Task description – Which lines of the records below contain the string "acciaccatura"? Copy out each of those lines.

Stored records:
□ □ □ □ □ □ □

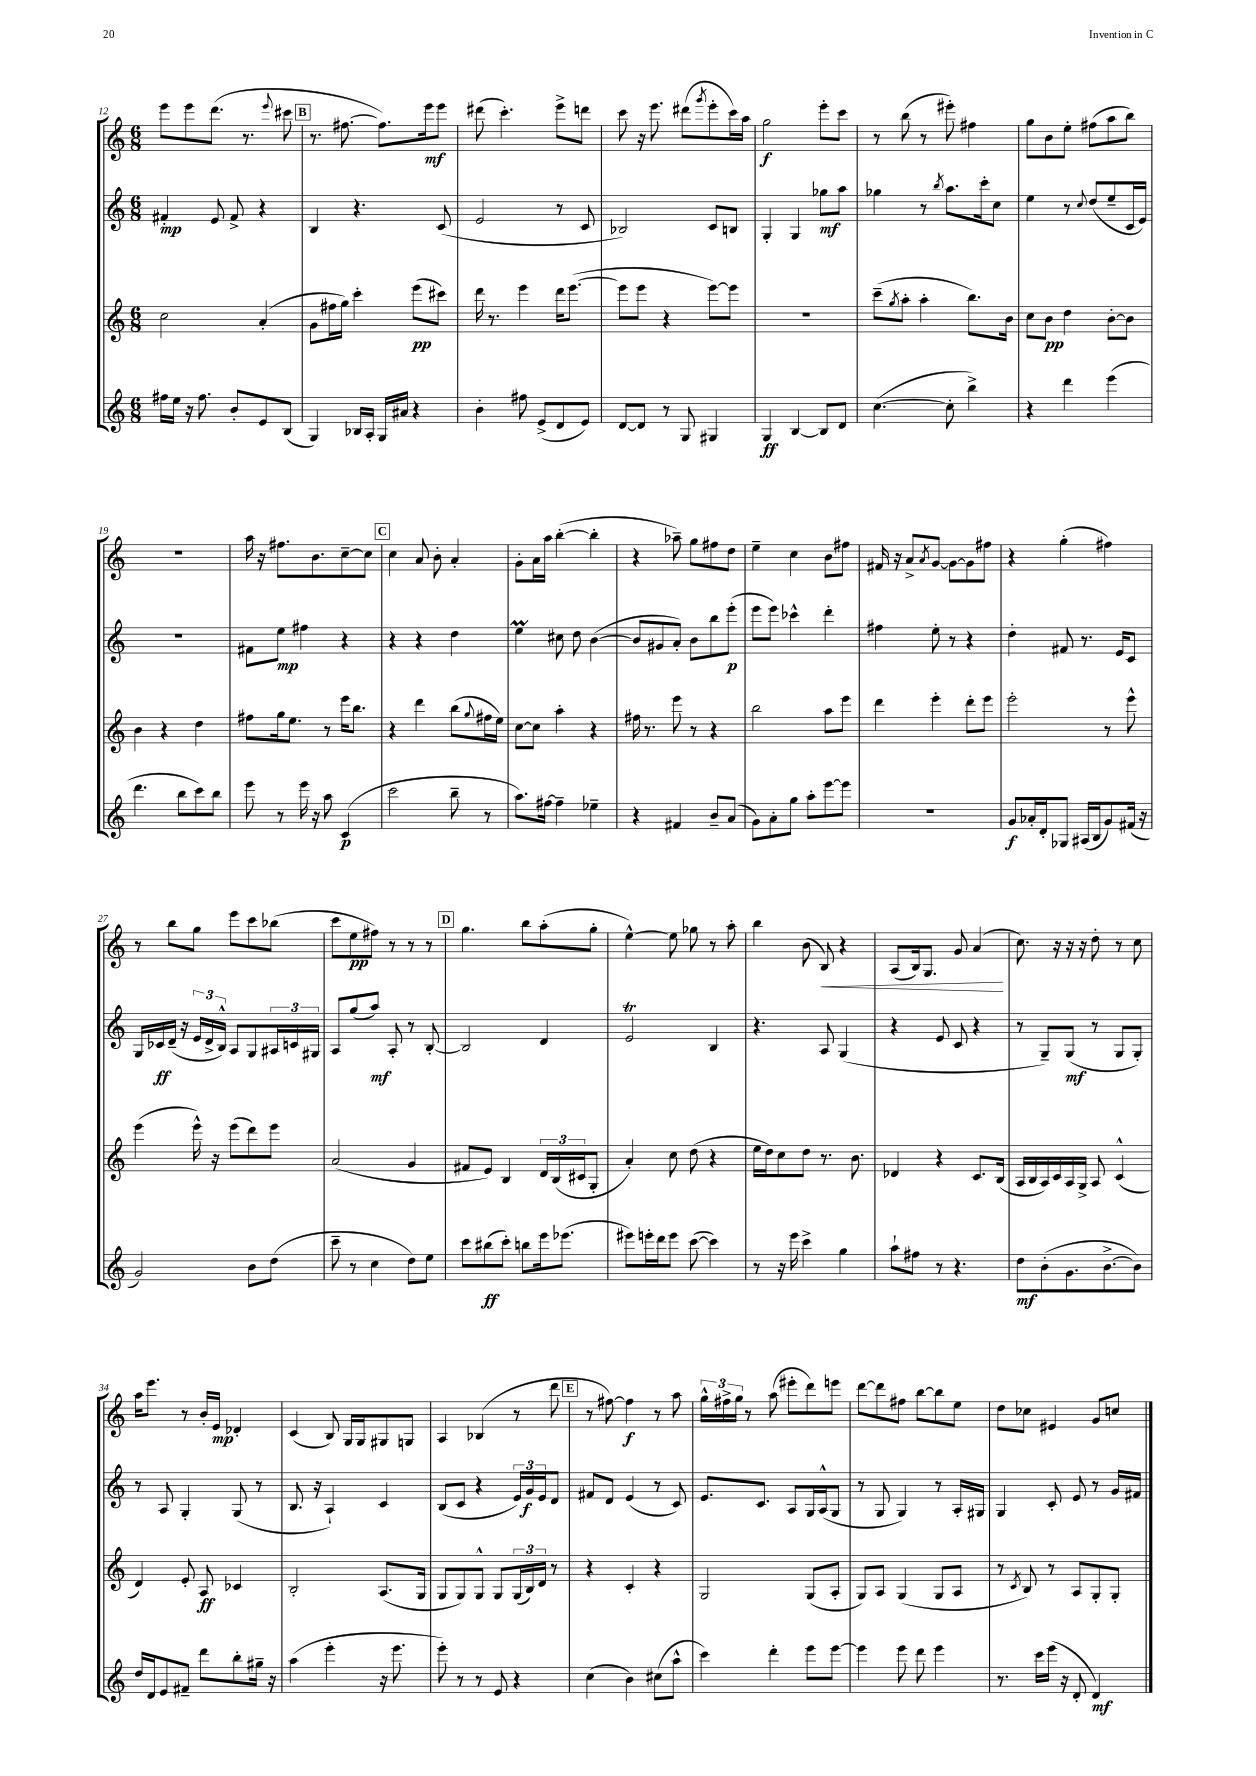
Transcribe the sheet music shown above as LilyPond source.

<<
\new StaffGroup <<
\new Staff = "s0" {
    \clef treble \key c \major \numericTimeSignature \time 6/8
    e'''8 e'''8 d'''8.( r8. \appoggiatura { e'''8 } cis'''8 |
    \mark \markup { \box "B" } r8. fis''8.~ fis''8.) e'''16\mf e'''8 |
    dis'''8( c'''4.-.) e'''8-> d'''8 |
    c'''8 r16 e'''8. dis'''8( \acciaccatura { g'''8 } e'''8-. c'''16) a''16 |
    g''2\f e'''8-. c'''8 |
    r8 b''8( r8 eis'''8-.) fis''4 |
    g''8 b'8 e''8-. fis''8( a''8 b''8) |
    R2. |
    a''16 r16 fis''8. b'8. c''8~-- c''8 |
    \mark \markup { \box "C" } c''4 a'8 b'8-. a'4-. |
    g'8-. a'16 a''16 b''4~-.( b''4-. |
    r4 aes''8--) g''8 fis''8 d''8 |
    e''4-- c''4 b'8 fis''8 |
    fis'16 r16 a'8-> \acciaccatura { a'8 } g'8~ g'8~ g'8 fis''8 |
    r4 g''4-.( fis''4) |
    r8 b''8 g''8 e'''8 c'''8 bes''8( |
    c'''8 e''8\pp fis''8) r8 r8 r8 |
    \mark \markup { \box "D" } g''4. b''8 a''8-.( g''8-. |
    e''4~-^) e''8 ges''8 r8 a''8-. |
    b''4 b'8( b8\<) r4 |
    a8( b16) g8. g'8 a'4\!( |
    c''8.) r16 r16 r16 d''8-. r8 c''8 |
    a''16 e'''8. r8 b'16-. e'16\mp des'4-. |
    c'4( b8) g16 g16 gis8 g8 |
    a4 bes4( r8 d'''8 |
    \mark \markup { \box "E" } r8 fis''8~) fis''4\f r8 a''8 |
    \tuplet 3/2 { g''16-^ fis''16-> g''16 } r8 a''8( eis'''8-. d'''8) e'''8 |
    d'''8~ d'''8 fis''8 b''8~ b''8 e''8 |
    d''8 ces''8 eis'4 g'8 c''8 \bar "|." |
}
\new Staff = "s1" {
    \clef treble \key c \major \numericTimeSignature \time 6/8
    fis'4-.\mp e'8 fis'8-> r4 |
    \mark \markup { \box "B" } b4 r4. c'8( |
    e'2 r8 c'8 |
    bes2) c'8 b8 |
    g4-. g4 ges''8\mf a''8 |
    ges''4 r8 \acciaccatura { b''8 } a''8. c'''16-. c''8 |
    e''4 r8 \appoggiatura { c''8 } d''8( e''8-- c'16 e'16) |
    R2. |
    fis'8 e''8\mp fis''4 r4 |
    \mark \markup { \box "C" } r4 r4 d''4 |
    e''4\prall cis''8 d''8 b'4~( |
    b'8 gis'8 a'8-.) b'8 b''8 e'''8-.\p( |
    e'''8 e'''8) ces'''4-^ d'''4-. |
    fis''4 e''8-. r8 r4 |
    d''4-. fis'8 r8. e'16 c'8 |
    g16 ces'16\ff d'16--( r16 \tuplet 3/2 { e'16 d'16-> b16-^) } a8 g8 \tuplet 3/2 { ais16 c'16 gis16 } |
    a8 g''8( a''8\mf) a8-. r8 b8~-. |
    \mark \markup { \box "D" } b2 d'4 |
    e'2\trill b4 |
    r4. a8 g4( |
    r4 e'8 c'8 r4 |
    r8 g8--) g8\mf( r8 g8 g8-.) |
    r8 a8 g4-. g8( r8 |
    b8. r16 a4-!) c'4 |
    b8( c'8 r4 \tuplet 3/2 { e'16) g'16\f e'16 } d'8 |
    \mark \markup { \box "E" } fis'8 d'8 e'4( r8 c'8) |
    e'8. c'8. a8 g16 a16-^( g8 |
    r8 g8 g4) r8 a16-. gis16 |
    g4 c'8-. e'8 r8 g'16 fis'16 \bar "|." |
}
\new Staff = "s2" {
    \clef treble \key c \major \numericTimeSignature \time 6/8
    c''2 a'4-.( |
    \mark \markup { \box "B" } g'8 fis''16 g''16) c'''4-. e'''8\pp( cis'''8) |
    d'''16 r8. e'''4 d'''16 e'''8.~( |
    e'''8 e'''8 r4 e'''8~) e'''8 |
    R2. |
    c'''8--( \acciaccatura { g''8 } a''8-. a''4-. b''8.) b'16 |
    c''8 b'8\pp d''4 b'8~-. b'8 |
    b'4 r4 d''4 |
    fis''8 g''16 e''8. r8 e'''16 b''8. |
    \mark \markup { \box "C" } r4 d'''4 b''8( \appoggiatura { g''8 } fis''16 e''16) |
    c''8~ c''8 a''4-. r4 |
    fis''16 r8. e'''8 r8 r4 |
    b''2 a''8 e'''8 |
    d'''4 e'''4-. d'''8-. e'''8 |
    e'''2-. r8 e'''8-^ |
    e'''4( e'''16-^) r16 e'''8( d'''8) e'''8 |
    a'2( g'4 |
    \mark \markup { \box "D" } fis'8 e'8) b4 \tuplet 3/2 { d'16 b16( cis'16 } g8-. |
    a'4-.) c''8 d''8( r4 |
    e''16 d''16) c''8 d''8 r8. b'8. |
    des'4 r4 c'8. b16( |
    a16 b16 a16) c'16 a16 g16-> a8 c'4-^( |
    d'4) e'8-. a8\ff ces'4 |
    b2-. a8.( g16 |
    g8 g8) g8-^ g8 \tuplet 3/2 { g16( b16) d'16 } r8 |
    \mark \markup { \box "E" } r4 c'4-. r4 |
    g2 g8( a8-. |
    g8) a8 g4( g8 a8 |
    r8 \acciaccatura { c'8 } b8) r8 a8 g8-. g8-. \bar "|." |
}
\new Staff = "s3" {
    \clef treble \key c \major \numericTimeSignature \time 6/8
    fis''16 e''16 r16 fis''8. b'8-. e'8 b8( |
    \mark \markup { \box "B" } g4) bes16 a16-. g16 ais'16 r4 |
    b'4-. fis''8 e'8->( d'8 e'8) |
    d'8~ d'8 r8 g8 gis4 |
    g4\ff b4~ b8 d'8 |
    c''4.~( c''8-. b''4->) |
    r4 d'''4 e'''4( |
    d'''4. b''8 c'''8) b''8 |
    e'''8 r8 e'''16 r16 a''8 c'4\p( |
    \mark \markup { \box "C" } c'''2 b''8-- r8 |
    a''8.) fis''16~ fis''4-- ees''4-- |
    r4 fis'4 b'8-- a'8( |
    g'8) a'8-. g''8 a''8-. e'''8~ e'''8 |
    R2. |
    g'8\f aes'16-. d'16-. ges8 ais16( b16 g'8) fis'16( r16 |
    g'2) b'8 d''8( |
    c'''8-- r8 c''4 d''8) e''8 |
    \mark \markup { \box "D" } c'''8 bis''8\ff( c'''8-.) b''8 e'''16 ees'''8.( |
    eis'''8) e'''16-. d'''16 e'''8 c'''8~( c'''4) |
    r8 r16 e'''16 c'''4-> g''4 |
    a''8-! fis''8 r8 r4. |
    d''8\mf b'8-.( g'8. b'8.~-> b'8) |
    d''16 d'16 e'8 fis'8-- d'''8 b''8-. gis''16-- r16 |
    a''4( e'''4-. r16 e'''8. |
    e'''8-.) r8 r8 e'8 r4 |
    \mark \markup { \box "E" } c''4( b'4) cis''8( a''8-^ |
    c'''4) d'''4-. e'''8 e'''8~ |
    e'''4 e'''8 d'''8 e'''4 |
    r8. c'''16 e'''16( r16 d'8-. d'4\mf) \bar "|." |
}
>>
>>
\layout { \context { \Score currentBarNumber = #12 } }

□ □ □ □ □ □ □

Solution below –
    c'''8 r16 e'''8. dis'''8( \acciaccatura { g'''8 } e'''8-. c'''16) a''16 |
    fis'16 r16 a'8-> \acciaccatura { a'8 } g'8~ g'8~ g'8 fis''8 |
    ges''4 r8 \acciaccatura { b''8 } a''8. c'''16-. c''8 |
    c'''8--( \acciaccatura { g''8 } a''8-. a''4-. b''8.) b'16 |
    r8 \acciaccatura { c'8 } b8) r8 a8 g8-. g8-. \bar "|." |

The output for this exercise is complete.